» EXERCISE OBJECTIVE:
Identify every line in the records below that contains the word "RESET", and copy each of those lines.

(Records drawn from a dataset)
+ + + + + + +

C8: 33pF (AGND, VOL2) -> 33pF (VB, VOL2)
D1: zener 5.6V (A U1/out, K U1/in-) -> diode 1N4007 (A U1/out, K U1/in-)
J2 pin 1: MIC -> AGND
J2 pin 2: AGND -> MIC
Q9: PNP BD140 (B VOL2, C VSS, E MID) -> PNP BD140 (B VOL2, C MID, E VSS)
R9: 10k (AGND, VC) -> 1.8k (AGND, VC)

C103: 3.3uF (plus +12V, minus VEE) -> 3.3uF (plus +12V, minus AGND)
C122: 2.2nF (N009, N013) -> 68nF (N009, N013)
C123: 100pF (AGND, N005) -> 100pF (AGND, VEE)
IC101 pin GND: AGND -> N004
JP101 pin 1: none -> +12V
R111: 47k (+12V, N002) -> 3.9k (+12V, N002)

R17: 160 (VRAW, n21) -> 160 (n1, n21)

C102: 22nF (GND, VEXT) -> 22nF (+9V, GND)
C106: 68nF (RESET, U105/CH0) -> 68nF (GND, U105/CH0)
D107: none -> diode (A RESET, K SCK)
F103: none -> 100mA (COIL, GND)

+ + + + + + +

» EXERCISE RESULT:
C106: 68nF (RESET, U105/CH0) -> 68nF (GND, U105/CH0)
D107: none -> diode (A RESET, K SCK)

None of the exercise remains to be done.